### Brief
Copy each line below that has "green".

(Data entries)
********

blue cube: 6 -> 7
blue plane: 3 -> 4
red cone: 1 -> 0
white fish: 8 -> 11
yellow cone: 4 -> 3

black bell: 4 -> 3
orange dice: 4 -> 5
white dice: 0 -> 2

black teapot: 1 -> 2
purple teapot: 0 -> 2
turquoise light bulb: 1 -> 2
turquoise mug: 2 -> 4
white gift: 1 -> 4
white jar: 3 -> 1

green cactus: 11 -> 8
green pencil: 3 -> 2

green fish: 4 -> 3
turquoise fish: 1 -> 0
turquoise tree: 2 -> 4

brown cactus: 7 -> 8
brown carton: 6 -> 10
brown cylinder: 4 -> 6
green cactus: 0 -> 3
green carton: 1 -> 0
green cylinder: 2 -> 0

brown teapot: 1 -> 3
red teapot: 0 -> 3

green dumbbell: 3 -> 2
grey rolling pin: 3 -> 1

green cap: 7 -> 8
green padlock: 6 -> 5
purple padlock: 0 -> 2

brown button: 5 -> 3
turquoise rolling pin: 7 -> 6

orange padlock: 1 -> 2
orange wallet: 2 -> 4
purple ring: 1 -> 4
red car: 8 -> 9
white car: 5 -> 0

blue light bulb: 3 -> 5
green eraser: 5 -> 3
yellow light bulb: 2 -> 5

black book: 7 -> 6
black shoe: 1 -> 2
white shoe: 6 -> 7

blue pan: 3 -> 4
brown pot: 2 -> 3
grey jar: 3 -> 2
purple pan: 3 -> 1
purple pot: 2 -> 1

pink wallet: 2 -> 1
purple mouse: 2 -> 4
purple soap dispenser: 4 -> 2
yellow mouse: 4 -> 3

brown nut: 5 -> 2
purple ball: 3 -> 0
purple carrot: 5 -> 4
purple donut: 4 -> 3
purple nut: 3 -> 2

********

### Output below
green cactus: 11 -> 8
green pencil: 3 -> 2
green fish: 4 -> 3
green cactus: 0 -> 3
green carton: 1 -> 0
green cylinder: 2 -> 0
green dumbbell: 3 -> 2
green cap: 7 -> 8
green padlock: 6 -> 5
green eraser: 5 -> 3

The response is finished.